[Dataset entries Boundary: Start]

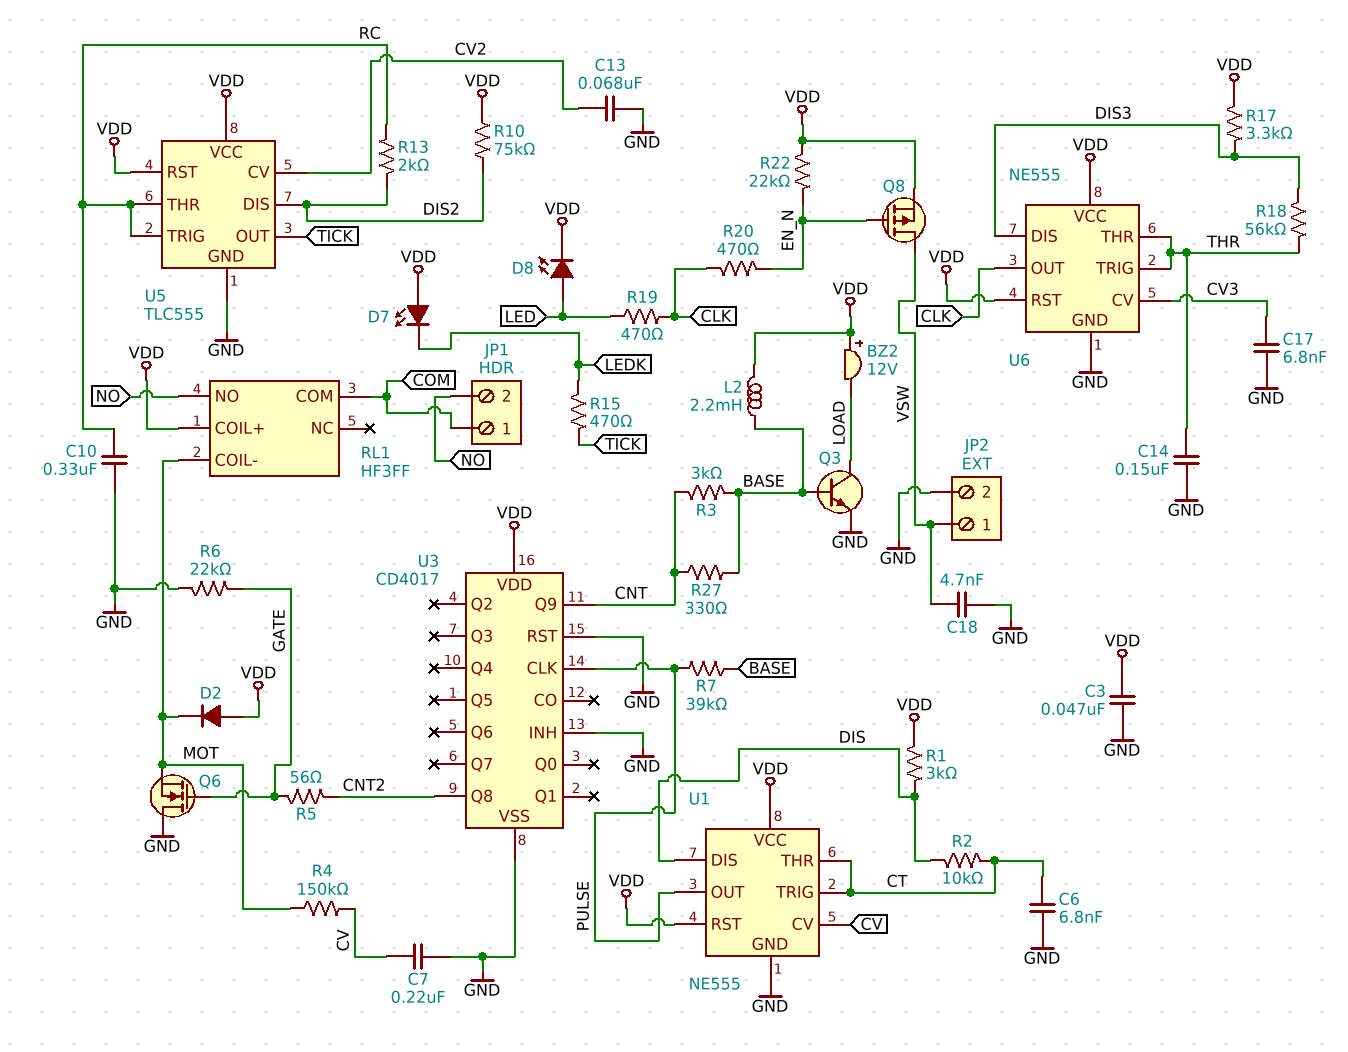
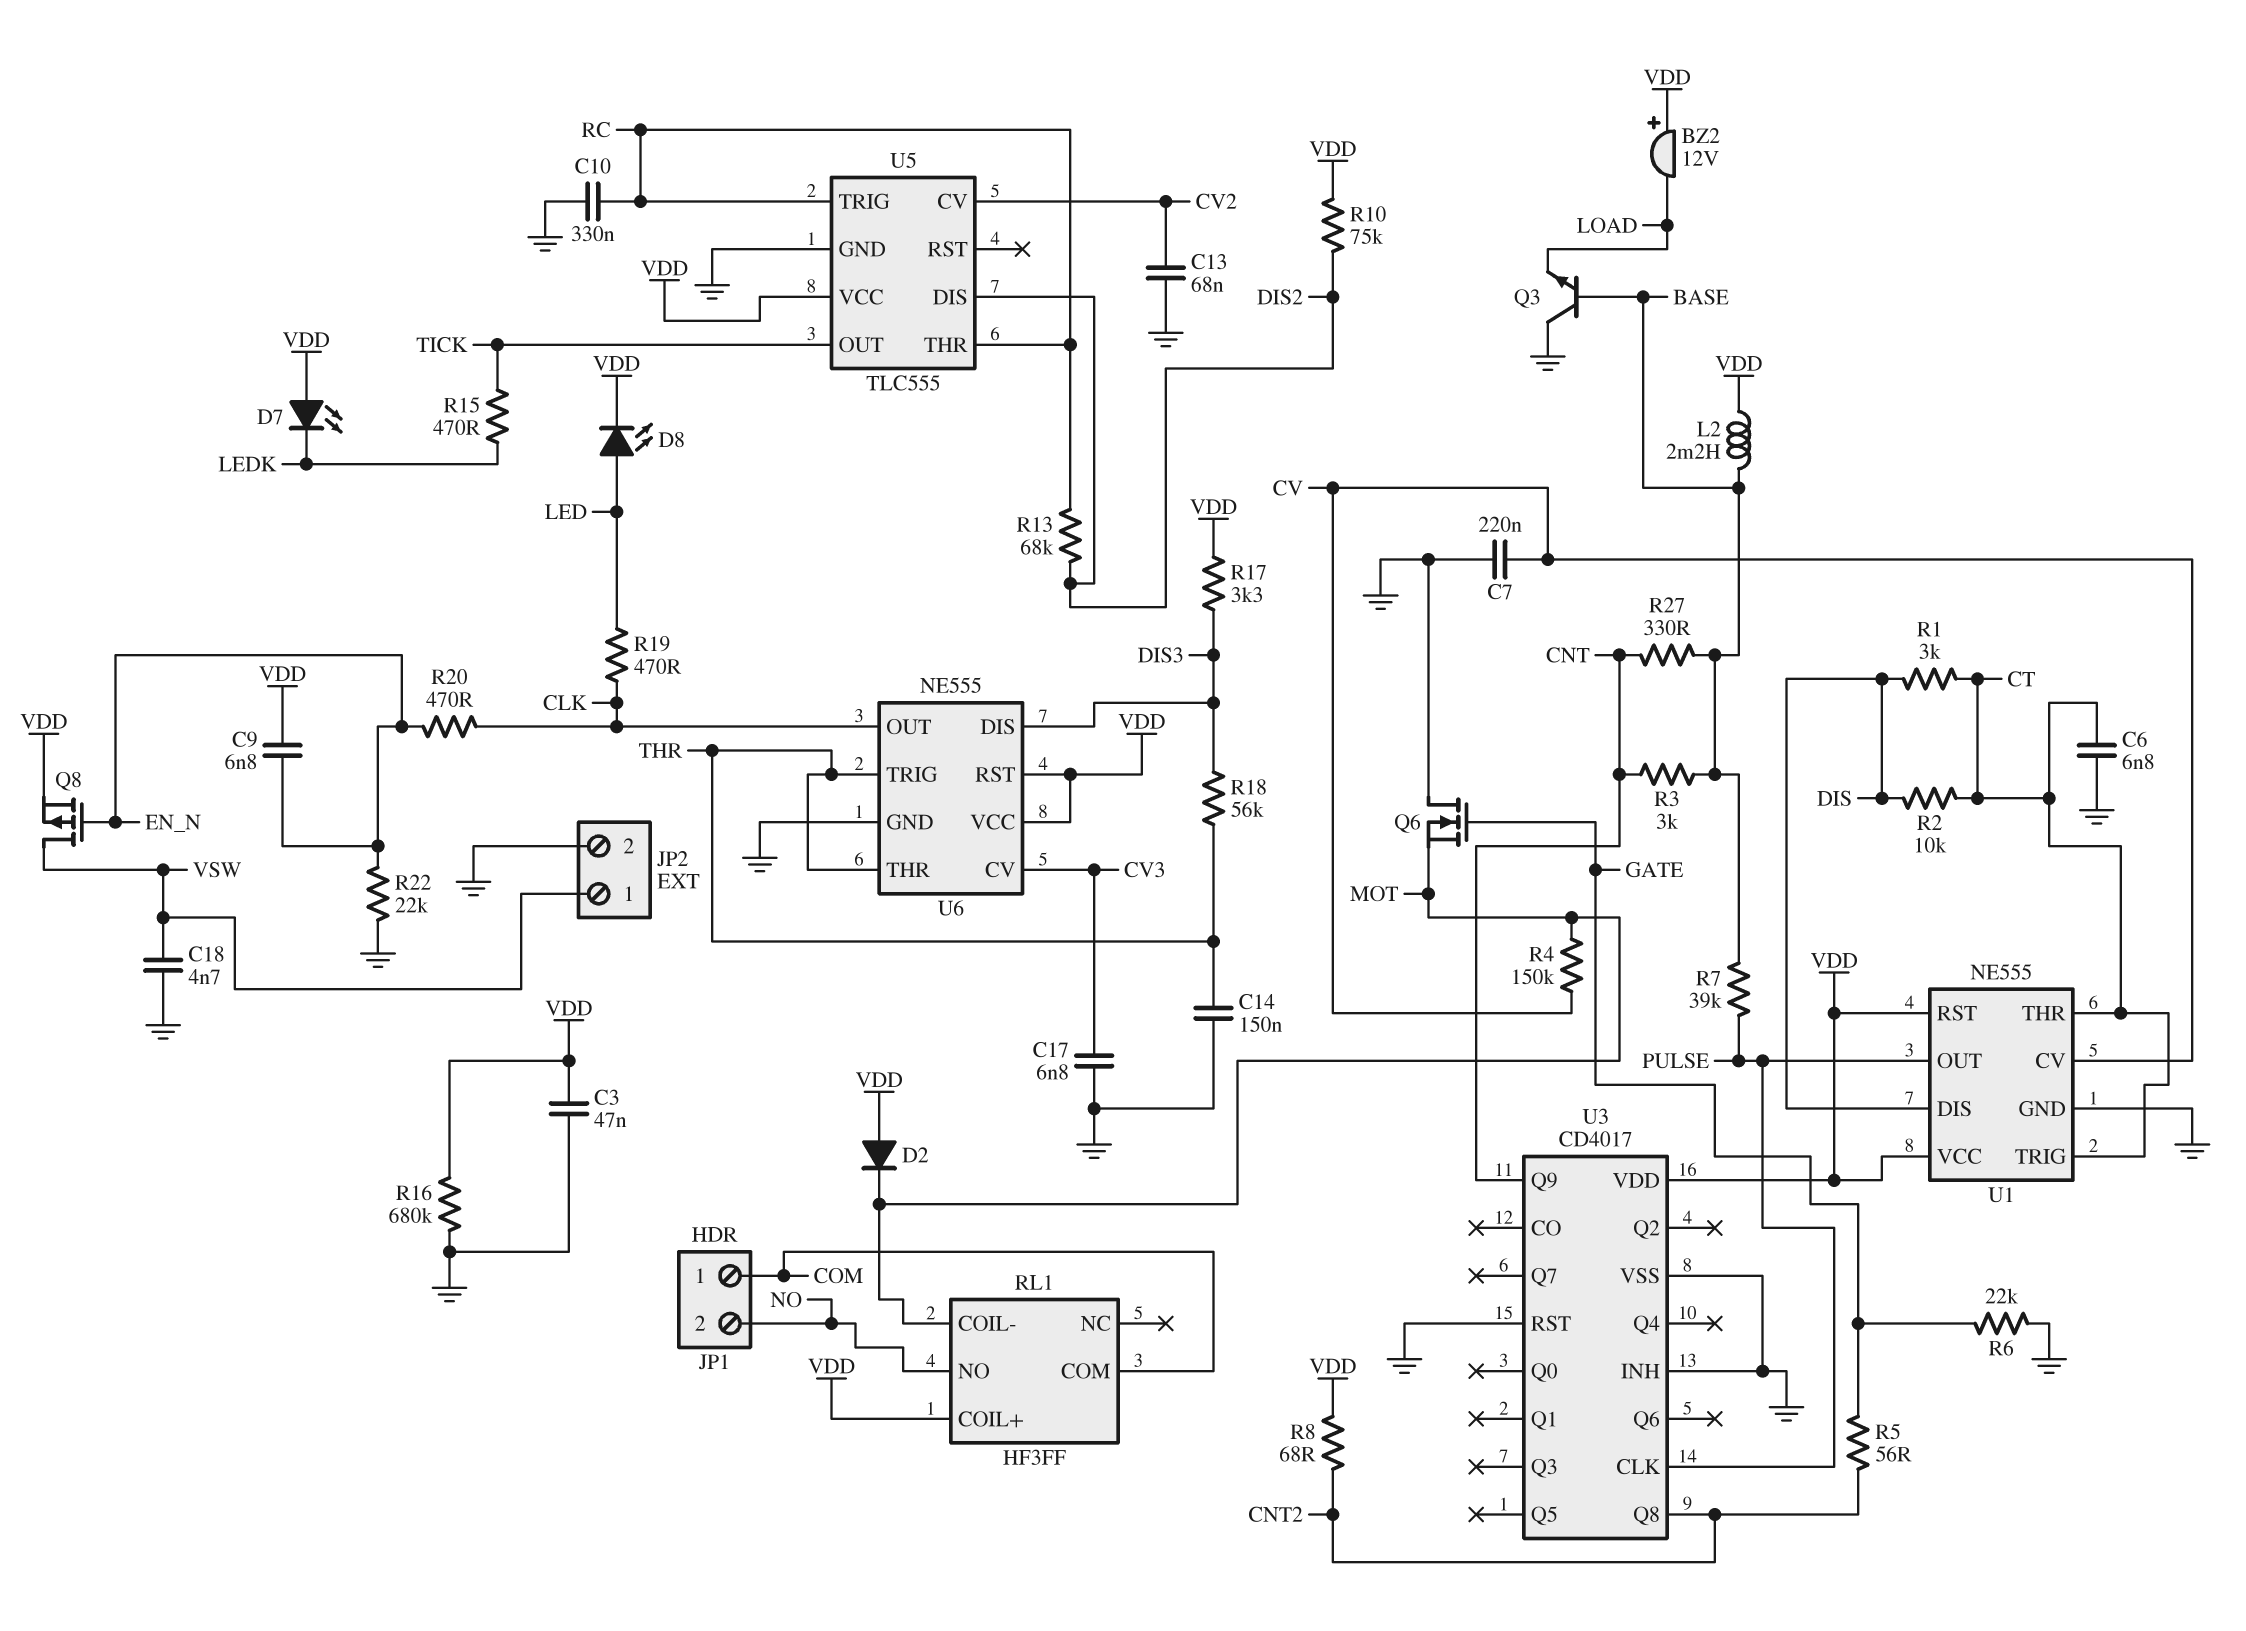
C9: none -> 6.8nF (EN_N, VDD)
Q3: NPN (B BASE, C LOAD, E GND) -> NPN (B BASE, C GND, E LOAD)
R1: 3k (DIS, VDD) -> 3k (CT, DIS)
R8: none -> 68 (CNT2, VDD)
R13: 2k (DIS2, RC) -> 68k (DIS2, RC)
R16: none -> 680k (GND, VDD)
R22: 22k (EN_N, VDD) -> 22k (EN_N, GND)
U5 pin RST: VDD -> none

[Dataset entries Boundary: End]

# Exercise objective
Go through the listing, find each line with the word "none", and copy it.

# Task solution
C9: none -> 6.8nF (EN_N, VDD)
R8: none -> 68 (CNT2, VDD)
R16: none -> 680k (GND, VDD)
U5 pin RST: VDD -> none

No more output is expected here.